Copy the entries word for word, starting at the first line and ending with the line that contains "road 2 (unclassified): [(220,511),(447,353)]".

--- Start of Material provided ---

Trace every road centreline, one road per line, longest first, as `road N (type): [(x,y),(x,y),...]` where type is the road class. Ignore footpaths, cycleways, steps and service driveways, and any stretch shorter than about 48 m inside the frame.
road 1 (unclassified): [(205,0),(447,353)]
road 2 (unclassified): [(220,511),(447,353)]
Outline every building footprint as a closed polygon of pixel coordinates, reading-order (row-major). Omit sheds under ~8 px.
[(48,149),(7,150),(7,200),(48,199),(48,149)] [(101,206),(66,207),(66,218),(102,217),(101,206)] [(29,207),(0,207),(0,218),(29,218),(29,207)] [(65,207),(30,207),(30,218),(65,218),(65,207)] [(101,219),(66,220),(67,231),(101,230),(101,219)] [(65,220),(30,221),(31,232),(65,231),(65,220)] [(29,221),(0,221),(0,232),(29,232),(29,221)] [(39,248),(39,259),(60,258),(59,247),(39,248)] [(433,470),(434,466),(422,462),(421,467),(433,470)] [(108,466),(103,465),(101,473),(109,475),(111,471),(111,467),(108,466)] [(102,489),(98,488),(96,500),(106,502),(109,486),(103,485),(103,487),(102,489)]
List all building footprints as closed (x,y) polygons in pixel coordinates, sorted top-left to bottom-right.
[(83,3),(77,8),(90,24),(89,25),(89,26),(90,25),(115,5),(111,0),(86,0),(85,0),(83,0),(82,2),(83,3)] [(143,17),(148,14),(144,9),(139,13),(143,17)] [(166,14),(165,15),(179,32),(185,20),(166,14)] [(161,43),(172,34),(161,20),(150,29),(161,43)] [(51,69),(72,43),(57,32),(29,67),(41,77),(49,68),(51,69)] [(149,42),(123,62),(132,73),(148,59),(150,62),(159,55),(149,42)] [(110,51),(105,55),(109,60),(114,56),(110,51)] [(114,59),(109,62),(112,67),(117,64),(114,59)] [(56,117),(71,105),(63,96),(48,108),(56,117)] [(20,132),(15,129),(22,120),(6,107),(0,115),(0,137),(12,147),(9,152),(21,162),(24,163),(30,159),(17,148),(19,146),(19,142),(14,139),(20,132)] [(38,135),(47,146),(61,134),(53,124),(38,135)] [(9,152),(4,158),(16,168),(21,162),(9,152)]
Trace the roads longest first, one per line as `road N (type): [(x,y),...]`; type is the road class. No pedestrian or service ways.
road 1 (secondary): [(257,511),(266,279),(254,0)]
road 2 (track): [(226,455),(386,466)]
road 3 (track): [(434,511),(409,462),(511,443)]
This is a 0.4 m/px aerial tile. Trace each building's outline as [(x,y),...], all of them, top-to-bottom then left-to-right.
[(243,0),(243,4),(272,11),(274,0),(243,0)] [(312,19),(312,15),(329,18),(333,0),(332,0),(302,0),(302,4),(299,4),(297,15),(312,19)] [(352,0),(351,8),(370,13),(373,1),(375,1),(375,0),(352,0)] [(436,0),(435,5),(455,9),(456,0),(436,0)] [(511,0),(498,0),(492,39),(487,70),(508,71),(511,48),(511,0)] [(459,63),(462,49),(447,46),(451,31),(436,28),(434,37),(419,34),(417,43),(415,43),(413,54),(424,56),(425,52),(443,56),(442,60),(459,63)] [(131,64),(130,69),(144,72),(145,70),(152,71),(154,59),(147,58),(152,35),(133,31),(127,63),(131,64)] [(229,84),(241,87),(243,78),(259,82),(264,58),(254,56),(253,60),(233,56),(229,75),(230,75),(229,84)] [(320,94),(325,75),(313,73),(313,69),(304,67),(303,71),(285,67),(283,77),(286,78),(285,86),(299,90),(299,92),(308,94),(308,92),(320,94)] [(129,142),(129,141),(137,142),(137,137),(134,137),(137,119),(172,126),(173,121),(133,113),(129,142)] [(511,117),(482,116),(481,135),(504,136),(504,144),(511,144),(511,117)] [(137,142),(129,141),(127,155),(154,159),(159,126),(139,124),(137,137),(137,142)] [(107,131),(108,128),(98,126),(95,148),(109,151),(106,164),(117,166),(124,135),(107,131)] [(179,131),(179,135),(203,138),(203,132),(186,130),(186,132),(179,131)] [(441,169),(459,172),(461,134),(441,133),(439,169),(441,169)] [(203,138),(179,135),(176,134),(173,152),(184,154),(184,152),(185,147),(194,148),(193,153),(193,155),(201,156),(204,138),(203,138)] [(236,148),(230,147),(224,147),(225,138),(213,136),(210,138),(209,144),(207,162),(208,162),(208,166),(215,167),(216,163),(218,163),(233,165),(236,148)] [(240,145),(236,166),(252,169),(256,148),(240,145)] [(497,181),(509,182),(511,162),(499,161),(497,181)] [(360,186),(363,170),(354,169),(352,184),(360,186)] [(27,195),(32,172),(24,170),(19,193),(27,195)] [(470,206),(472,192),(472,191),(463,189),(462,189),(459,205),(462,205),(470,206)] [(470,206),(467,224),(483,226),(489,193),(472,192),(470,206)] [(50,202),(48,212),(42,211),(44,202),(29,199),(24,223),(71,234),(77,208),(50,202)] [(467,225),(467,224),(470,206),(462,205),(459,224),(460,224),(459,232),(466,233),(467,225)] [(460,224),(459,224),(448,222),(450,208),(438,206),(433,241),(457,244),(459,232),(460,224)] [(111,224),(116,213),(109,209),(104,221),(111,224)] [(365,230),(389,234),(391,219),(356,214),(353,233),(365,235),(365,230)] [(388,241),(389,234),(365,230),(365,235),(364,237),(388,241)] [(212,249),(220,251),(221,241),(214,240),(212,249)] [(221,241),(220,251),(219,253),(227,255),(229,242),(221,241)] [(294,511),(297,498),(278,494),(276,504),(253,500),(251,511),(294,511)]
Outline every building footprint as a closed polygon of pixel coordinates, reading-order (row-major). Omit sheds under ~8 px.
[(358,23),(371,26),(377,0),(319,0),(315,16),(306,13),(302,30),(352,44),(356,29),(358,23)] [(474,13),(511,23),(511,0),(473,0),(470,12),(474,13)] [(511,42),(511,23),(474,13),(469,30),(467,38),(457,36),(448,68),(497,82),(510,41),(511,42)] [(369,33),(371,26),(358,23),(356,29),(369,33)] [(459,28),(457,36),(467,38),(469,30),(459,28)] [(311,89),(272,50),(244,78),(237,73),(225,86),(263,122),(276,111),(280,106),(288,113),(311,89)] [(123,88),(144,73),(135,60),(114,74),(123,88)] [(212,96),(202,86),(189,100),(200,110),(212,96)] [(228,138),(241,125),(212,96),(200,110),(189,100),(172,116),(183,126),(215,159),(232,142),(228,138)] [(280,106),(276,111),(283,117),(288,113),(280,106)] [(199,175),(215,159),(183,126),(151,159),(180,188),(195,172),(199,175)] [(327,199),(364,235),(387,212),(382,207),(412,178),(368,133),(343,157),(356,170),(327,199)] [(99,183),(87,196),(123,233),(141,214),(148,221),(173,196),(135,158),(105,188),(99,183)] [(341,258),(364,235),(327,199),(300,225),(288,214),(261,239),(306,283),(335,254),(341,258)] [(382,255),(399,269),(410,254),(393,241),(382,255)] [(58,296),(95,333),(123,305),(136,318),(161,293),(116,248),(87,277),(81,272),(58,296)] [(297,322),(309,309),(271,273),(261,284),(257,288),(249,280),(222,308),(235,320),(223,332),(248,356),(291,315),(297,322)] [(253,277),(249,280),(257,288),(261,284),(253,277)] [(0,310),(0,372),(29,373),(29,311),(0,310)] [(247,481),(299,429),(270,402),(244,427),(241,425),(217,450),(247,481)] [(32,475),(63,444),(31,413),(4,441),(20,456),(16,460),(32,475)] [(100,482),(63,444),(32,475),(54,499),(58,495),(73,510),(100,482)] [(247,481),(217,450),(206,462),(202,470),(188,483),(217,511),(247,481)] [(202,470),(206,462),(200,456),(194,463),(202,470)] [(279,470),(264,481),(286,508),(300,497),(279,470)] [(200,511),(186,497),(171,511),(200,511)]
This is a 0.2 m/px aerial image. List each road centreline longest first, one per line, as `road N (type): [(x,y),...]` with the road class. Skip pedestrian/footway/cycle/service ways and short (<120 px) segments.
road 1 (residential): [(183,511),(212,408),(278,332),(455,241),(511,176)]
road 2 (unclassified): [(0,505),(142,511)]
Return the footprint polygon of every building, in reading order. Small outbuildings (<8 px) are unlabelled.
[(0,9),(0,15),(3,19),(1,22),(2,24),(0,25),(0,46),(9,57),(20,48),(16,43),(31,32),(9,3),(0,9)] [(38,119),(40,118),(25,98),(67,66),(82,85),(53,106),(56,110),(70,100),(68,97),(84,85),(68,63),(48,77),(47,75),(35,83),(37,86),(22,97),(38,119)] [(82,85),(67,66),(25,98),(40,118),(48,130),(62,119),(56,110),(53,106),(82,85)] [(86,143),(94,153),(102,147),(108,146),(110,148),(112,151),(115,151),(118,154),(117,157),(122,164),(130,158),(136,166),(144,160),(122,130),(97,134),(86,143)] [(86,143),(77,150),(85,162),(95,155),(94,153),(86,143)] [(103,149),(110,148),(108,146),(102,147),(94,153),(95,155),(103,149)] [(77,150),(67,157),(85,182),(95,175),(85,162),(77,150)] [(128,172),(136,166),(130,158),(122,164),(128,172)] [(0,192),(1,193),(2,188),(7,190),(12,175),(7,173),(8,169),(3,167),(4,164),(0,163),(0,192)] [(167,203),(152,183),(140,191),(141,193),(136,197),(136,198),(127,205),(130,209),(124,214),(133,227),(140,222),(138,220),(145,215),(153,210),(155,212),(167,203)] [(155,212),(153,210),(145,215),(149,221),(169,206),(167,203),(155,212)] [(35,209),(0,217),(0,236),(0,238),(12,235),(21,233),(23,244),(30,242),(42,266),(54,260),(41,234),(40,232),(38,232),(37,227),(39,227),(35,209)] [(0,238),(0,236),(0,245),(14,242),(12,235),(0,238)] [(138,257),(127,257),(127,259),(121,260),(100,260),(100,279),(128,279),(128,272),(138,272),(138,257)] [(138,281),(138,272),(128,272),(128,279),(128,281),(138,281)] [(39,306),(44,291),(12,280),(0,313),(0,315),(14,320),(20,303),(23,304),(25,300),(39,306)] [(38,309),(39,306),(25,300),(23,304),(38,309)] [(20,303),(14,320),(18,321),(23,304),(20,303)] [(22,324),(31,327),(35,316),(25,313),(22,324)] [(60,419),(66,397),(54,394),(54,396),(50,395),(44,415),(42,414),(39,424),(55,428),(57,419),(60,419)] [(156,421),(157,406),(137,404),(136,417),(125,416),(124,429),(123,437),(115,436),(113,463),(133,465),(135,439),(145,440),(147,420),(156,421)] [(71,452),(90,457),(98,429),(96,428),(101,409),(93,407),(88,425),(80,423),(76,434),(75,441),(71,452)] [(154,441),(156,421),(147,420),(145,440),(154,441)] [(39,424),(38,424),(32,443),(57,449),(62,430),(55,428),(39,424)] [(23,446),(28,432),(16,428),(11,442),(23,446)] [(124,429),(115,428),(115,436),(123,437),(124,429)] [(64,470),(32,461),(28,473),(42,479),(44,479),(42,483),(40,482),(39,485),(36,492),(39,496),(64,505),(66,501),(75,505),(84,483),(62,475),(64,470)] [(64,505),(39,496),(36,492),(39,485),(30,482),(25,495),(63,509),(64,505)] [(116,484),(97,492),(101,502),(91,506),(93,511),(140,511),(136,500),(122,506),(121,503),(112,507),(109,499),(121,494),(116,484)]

--- End of Material provided ---

__Exercise output__.
Trace every road centreline, one road per line, longest first, as `road N (type): [(x,y),(x,y),...]` where type is the road class. Ignore footpaths, cycleways, steps and service driveways, and any stretch shorter than about 48 m inside the frame.
road 1 (unclassified): [(205,0),(447,353)]
road 2 (unclassified): [(220,511),(447,353)]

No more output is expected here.